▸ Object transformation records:

----------------

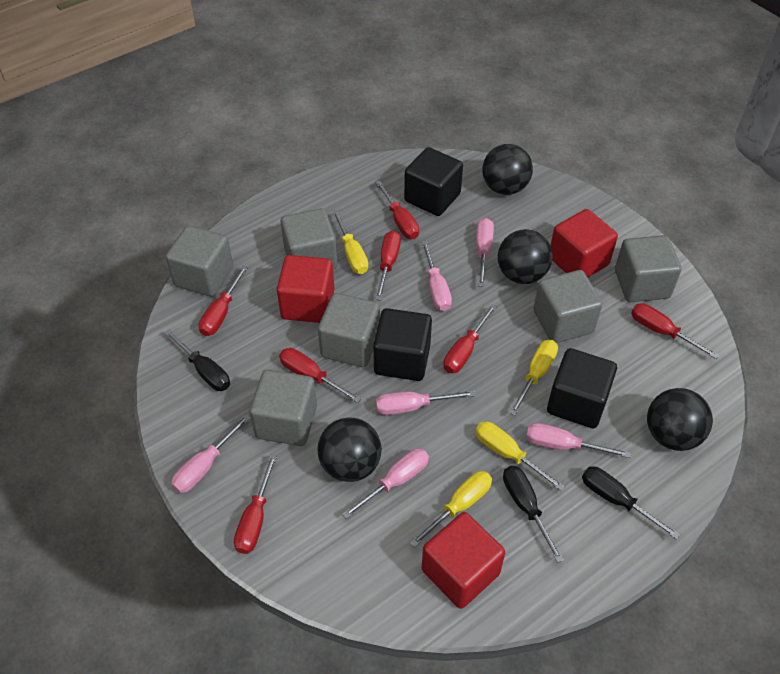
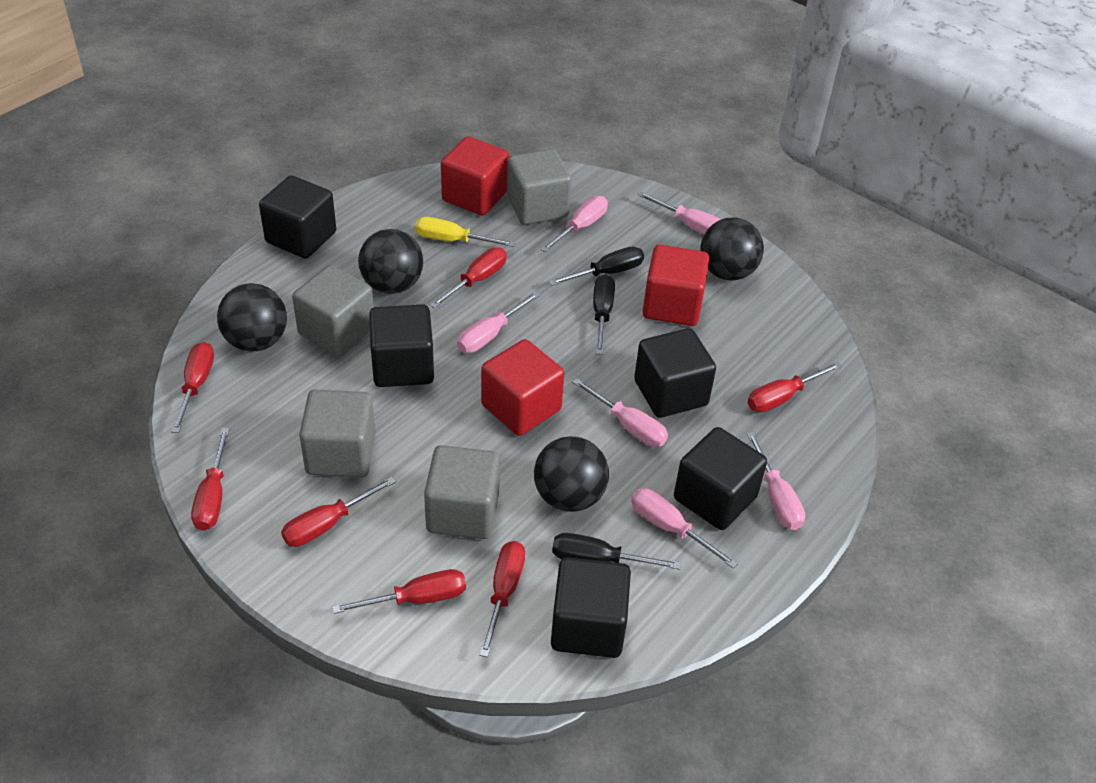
black cube: 3 -> 5
grey cube: 6 -> 4
yellow screwdriver: 4 -> 1

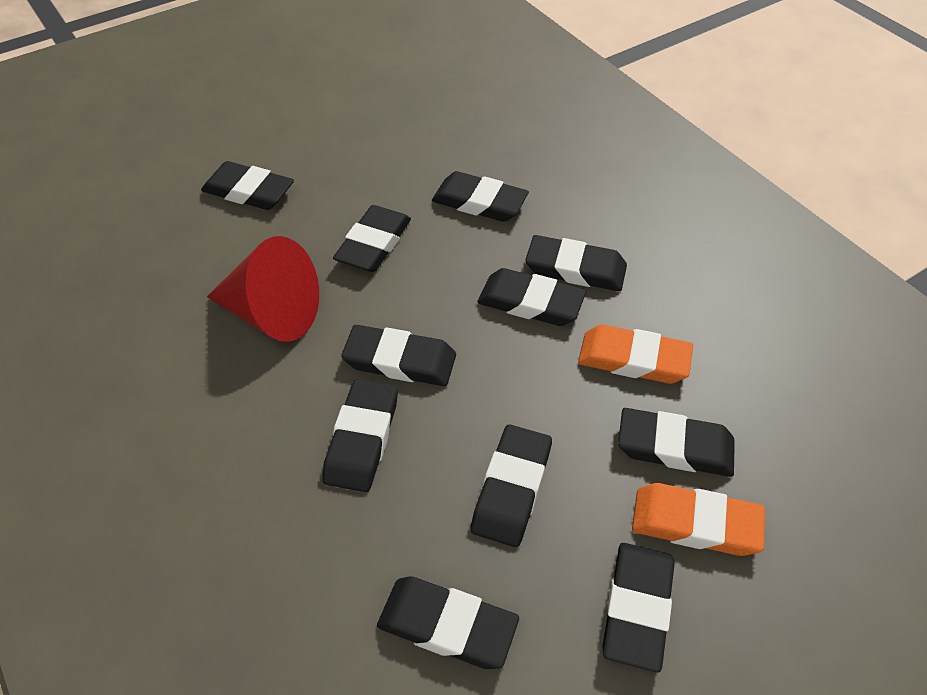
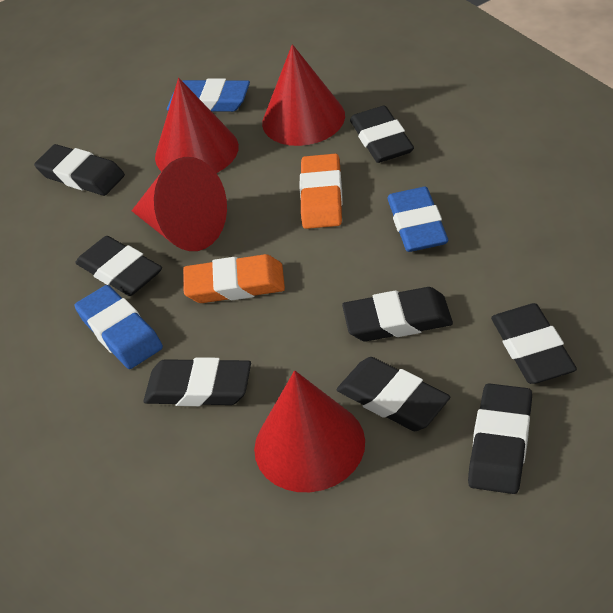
black eraser: 11 -> 8
blue eraser: 0 -> 3
red cone: 1 -> 4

----------------

▸ TO DO: Exactly as written, print each entry, leaving all pictures out.

▸ RESPONSE TO THIS TASK:
black cube: 3 -> 5
grey cube: 6 -> 4
yellow screwdriver: 4 -> 1

black eraser: 11 -> 8
blue eraser: 0 -> 3
red cone: 1 -> 4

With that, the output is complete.